What the task asks -> The line bearing "R5: 47 (N10, VBUS) -> 47 (N6, N10)", together with all lines after it to the end of the material, should be repeated exactly; leave out everything else.

Data supplied ->
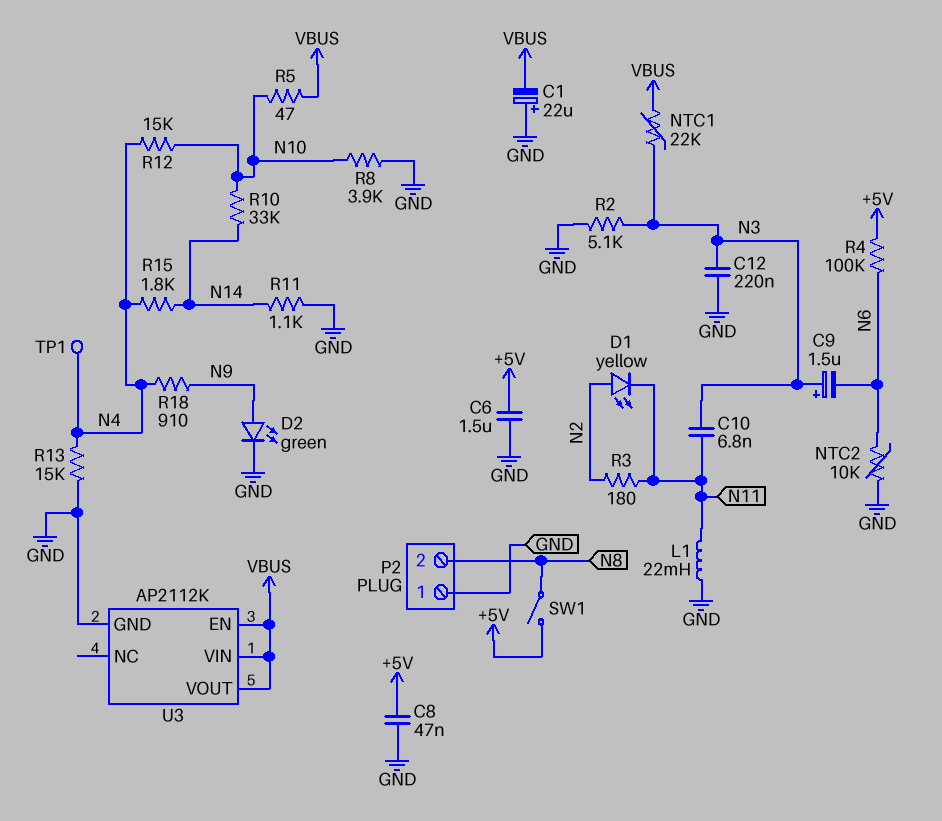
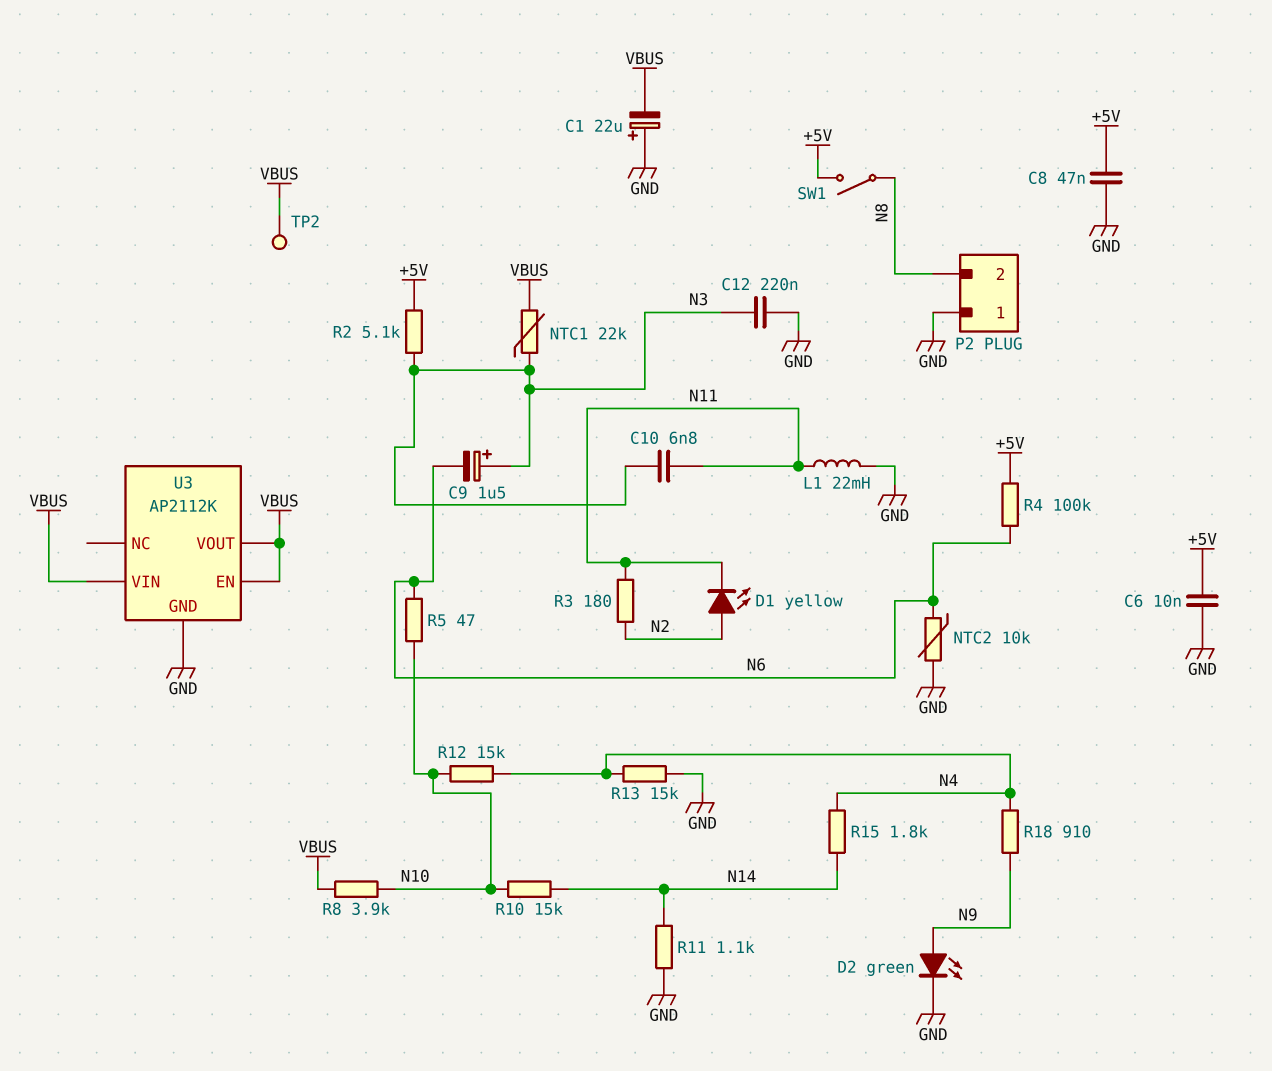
C6: 1.5uF (+5V, GND) -> 10nF (+5V, GND)
R2: 5.1k (GND, N3) -> 5.1k (+5V, N3)
R5: 47 (N10, VBUS) -> 47 (N6, N10)
R8: 3.9k (GND, N10) -> 3.9k (N10, VBUS)
R10: 33k (N10, N14) -> 15k (N10, N14)
TP1: test point (N4) -> none
TP2: none -> test point (VBUS)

Solution for this problem ->
R5: 47 (N10, VBUS) -> 47 (N6, N10)
R8: 3.9k (GND, N10) -> 3.9k (N10, VBUS)
R10: 33k (N10, N14) -> 15k (N10, N14)
TP1: test point (N4) -> none
TP2: none -> test point (VBUS)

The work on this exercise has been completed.